Supplied information:
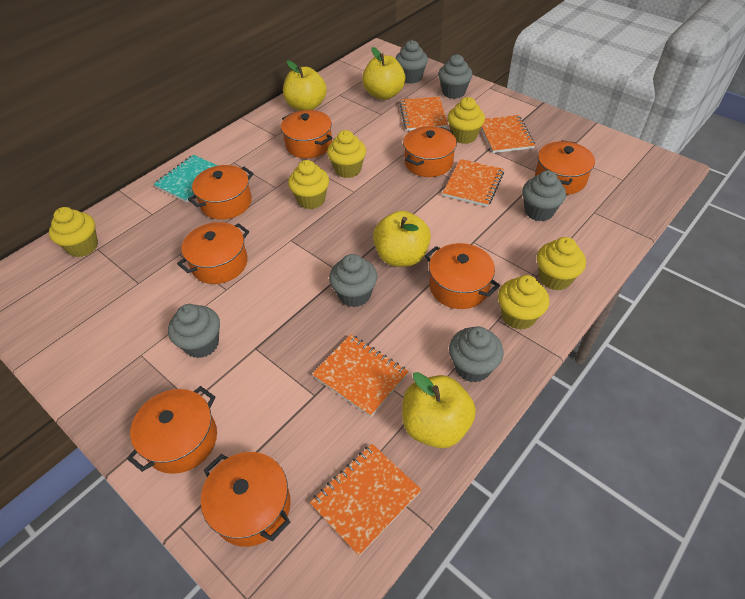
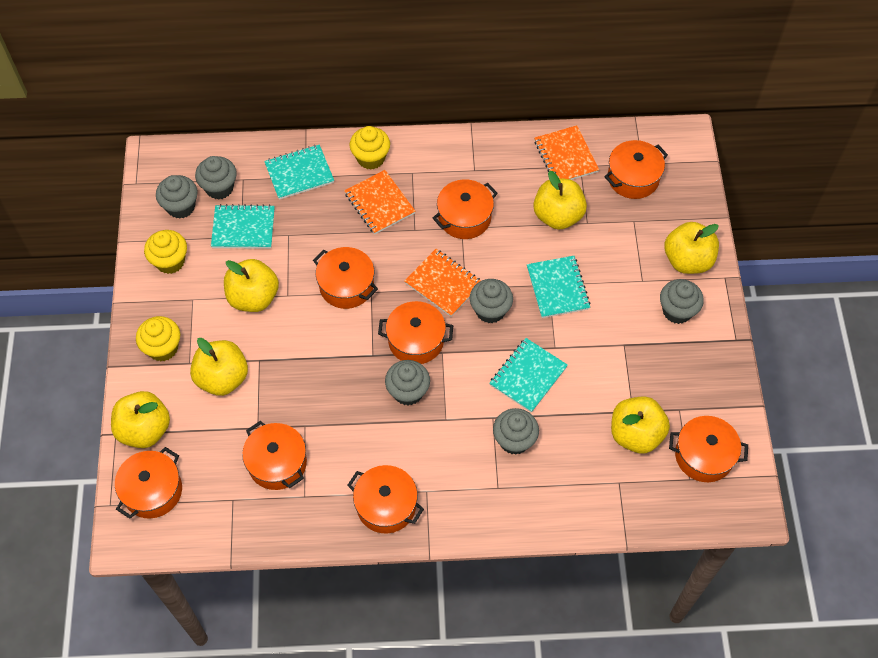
orange notebook: 5 -> 3
turquoise notebook: 1 -> 4
yellow apple: 4 -> 6
yellow cupcake: 6 -> 3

Directions:
Some lines contain the word "notebook". Pull each one out of the listing.

Answer to this problem:
orange notebook: 5 -> 3
turquoise notebook: 1 -> 4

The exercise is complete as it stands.